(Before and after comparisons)
════════════════════
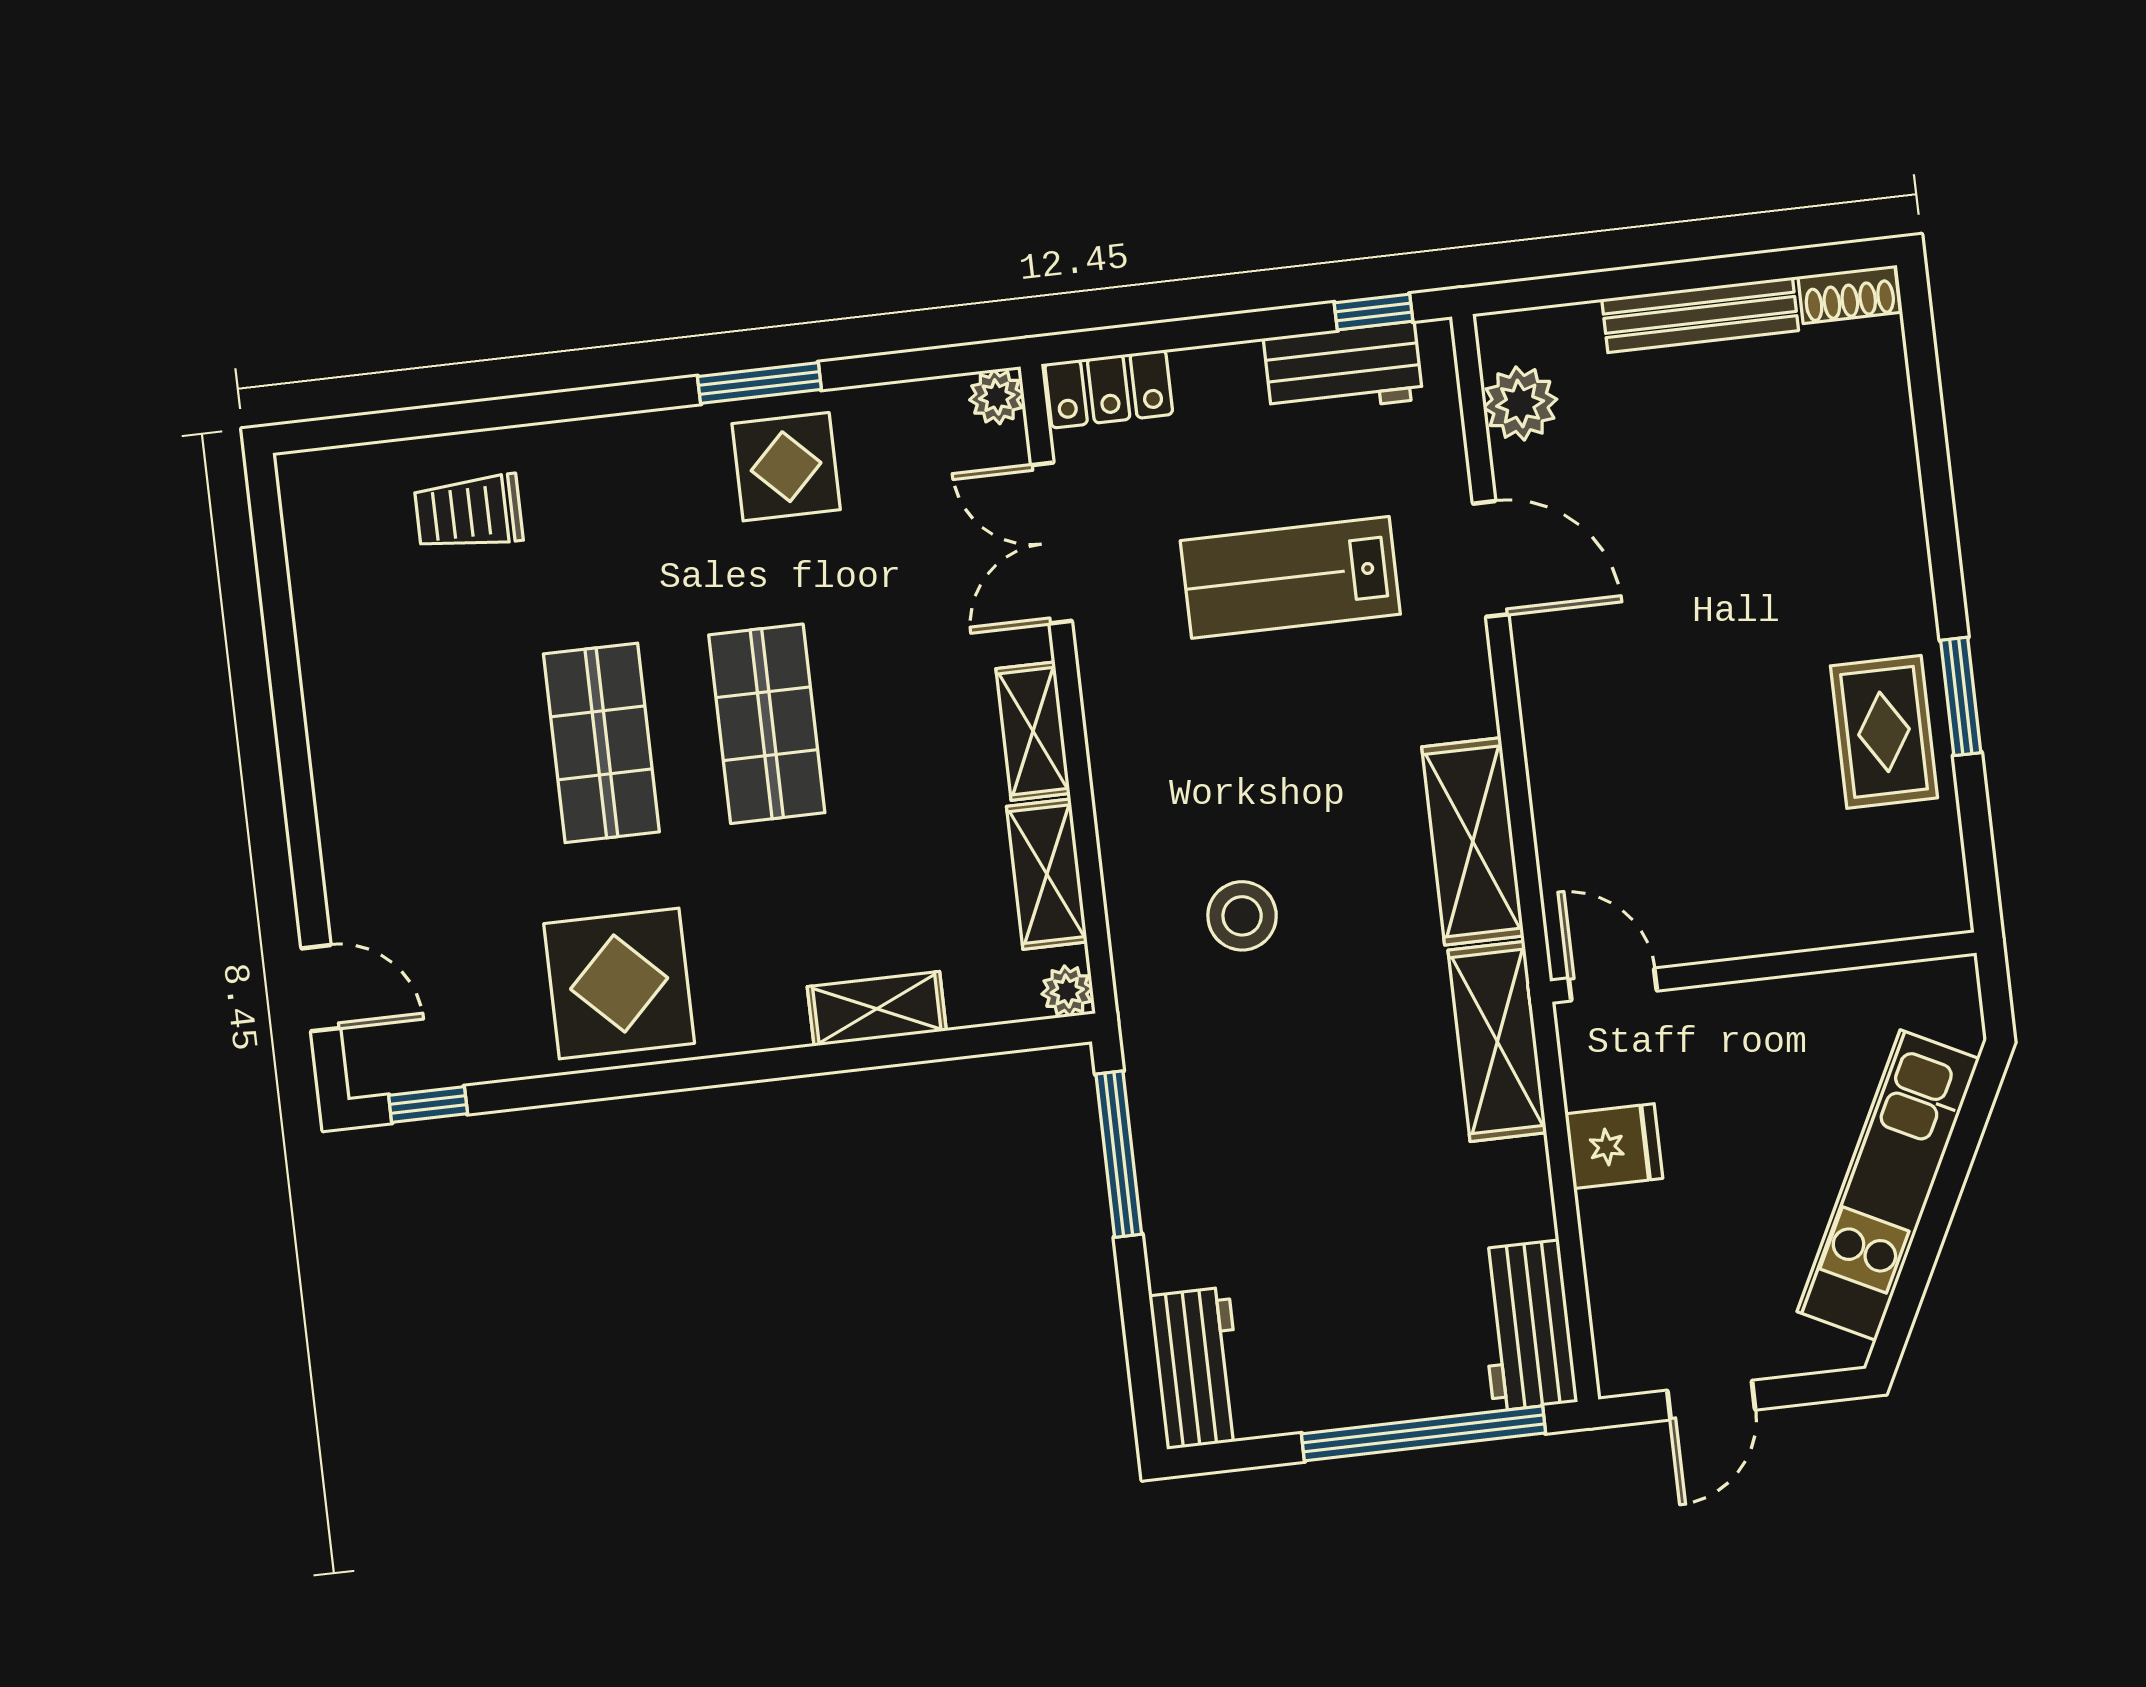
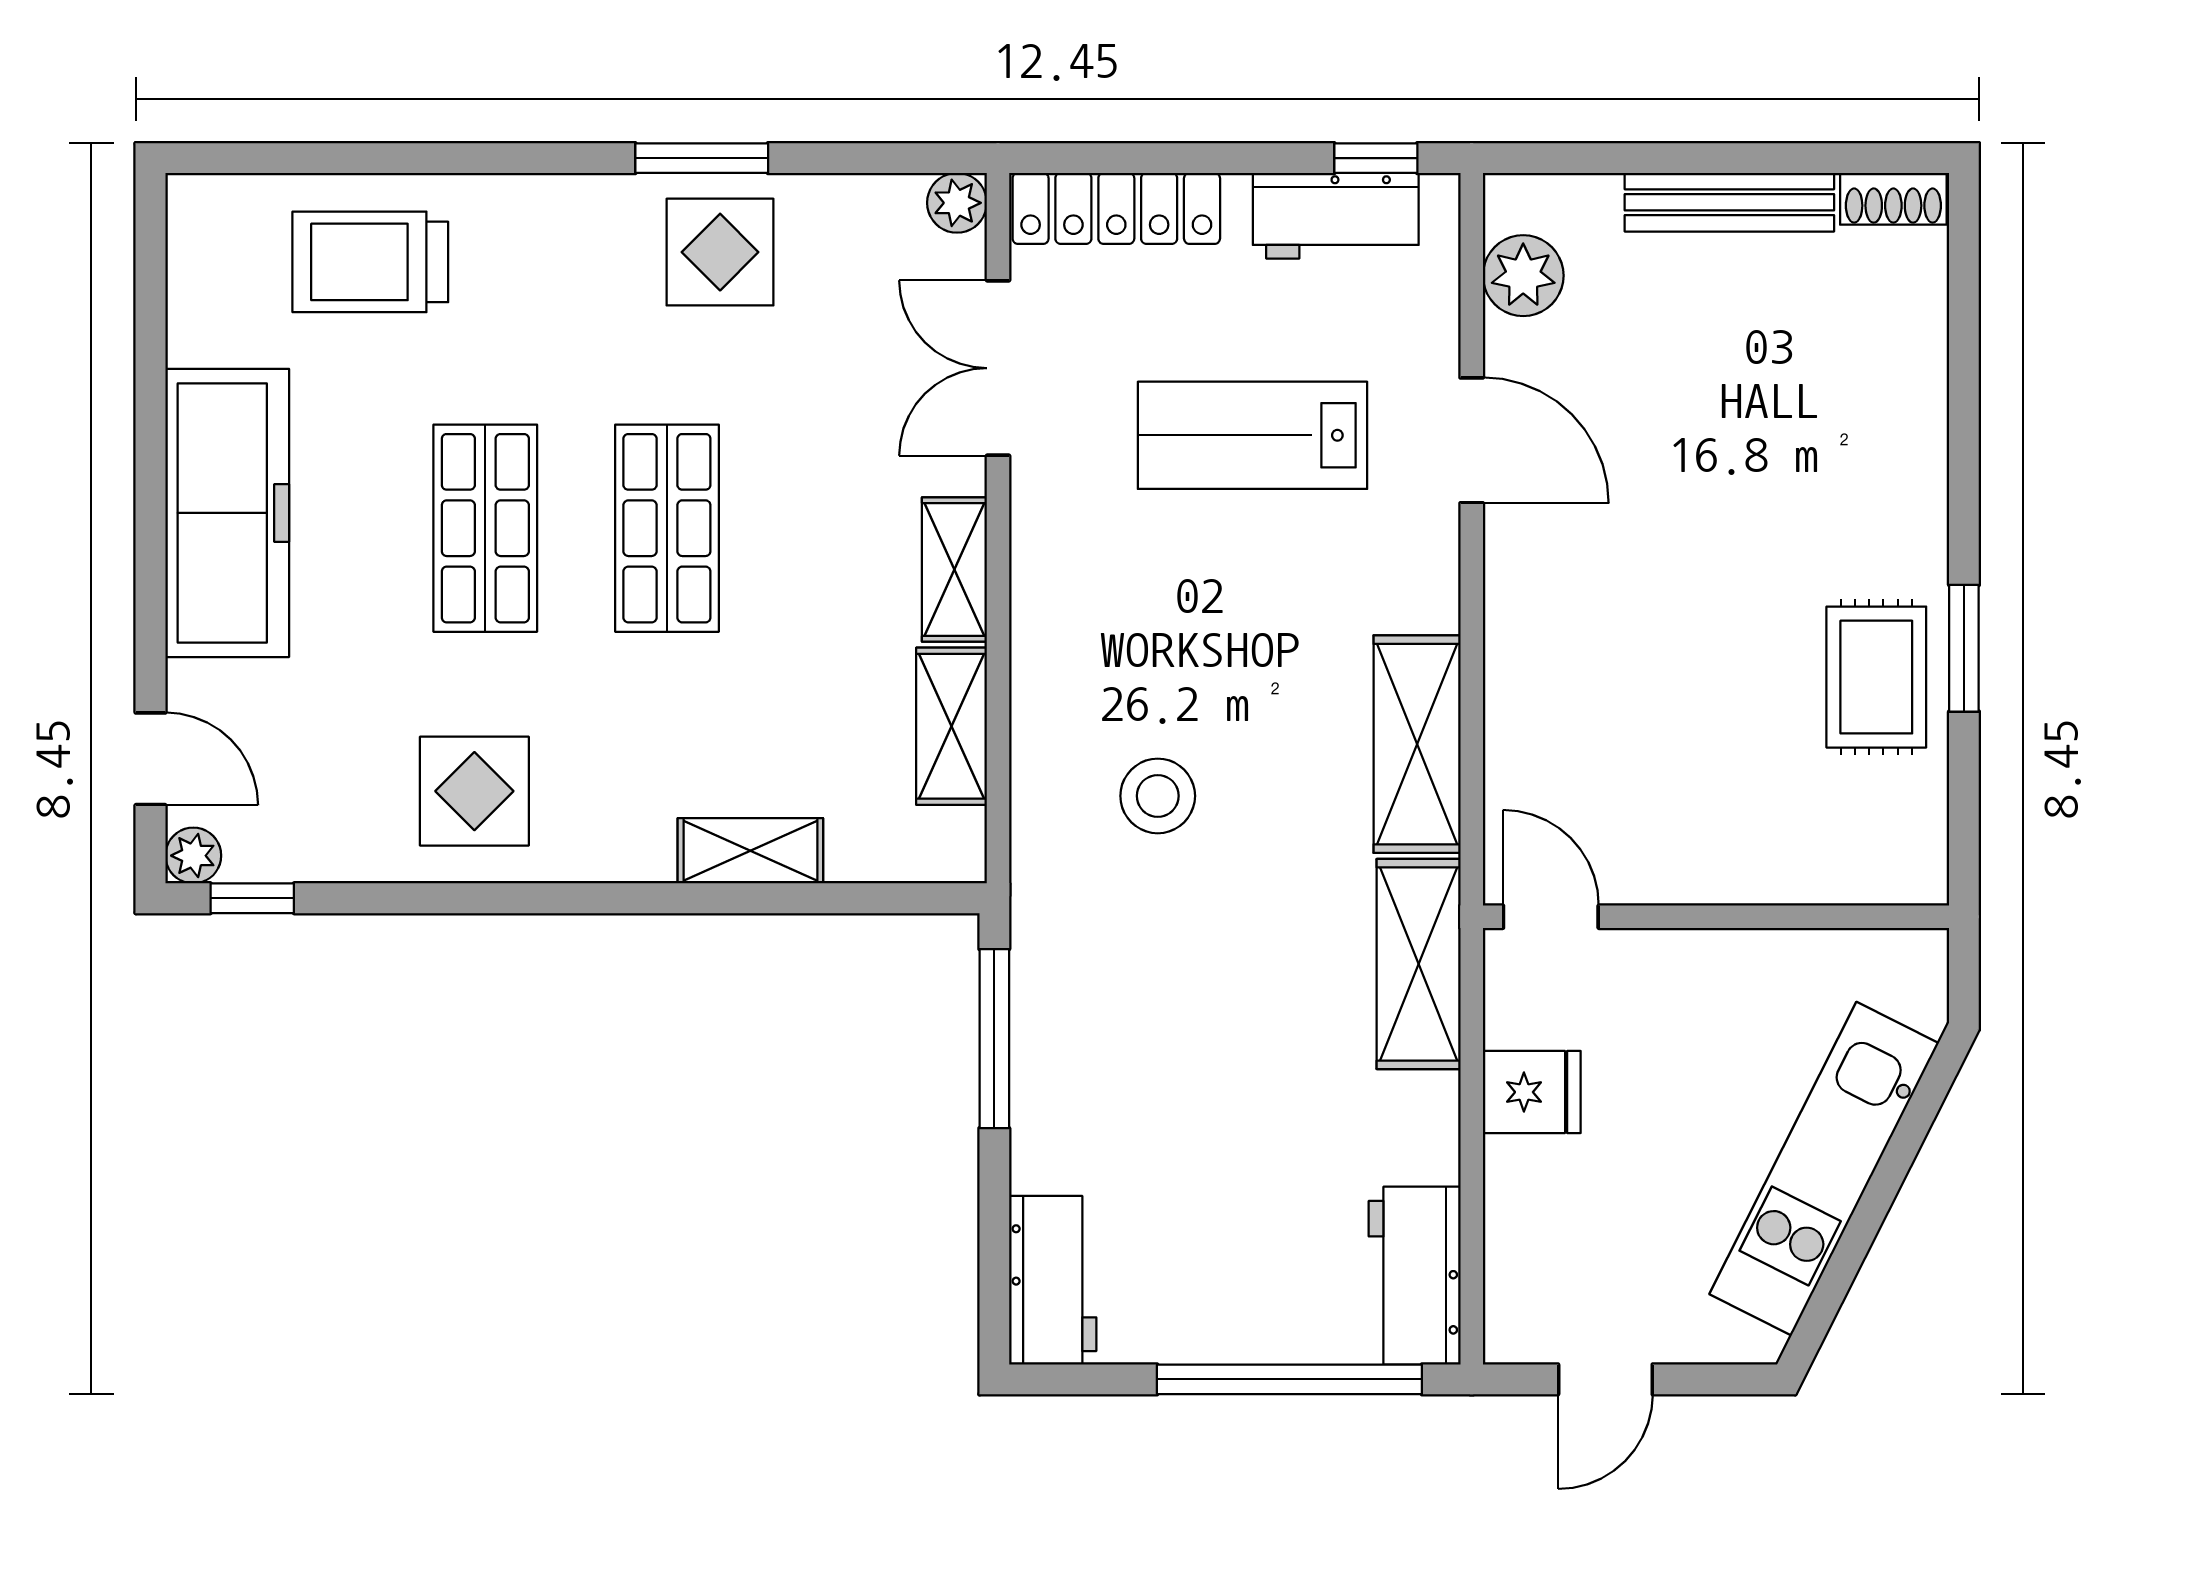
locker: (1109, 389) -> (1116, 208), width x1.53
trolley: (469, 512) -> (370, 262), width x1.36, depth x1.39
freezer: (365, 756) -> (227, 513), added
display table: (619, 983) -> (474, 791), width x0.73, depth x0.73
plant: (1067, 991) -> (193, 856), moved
════════════════════
▶ _YOUR OBJECTIVE_: Output every entry exactly as given; pictures are not part of the copy.

▶ _RESULT_:
locker: (1109, 389) -> (1116, 208), width x1.53
trolley: (469, 512) -> (370, 262), width x1.36, depth x1.39
freezer: (365, 756) -> (227, 513), added
display table: (619, 983) -> (474, 791), width x0.73, depth x0.73
plant: (1067, 991) -> (193, 856), moved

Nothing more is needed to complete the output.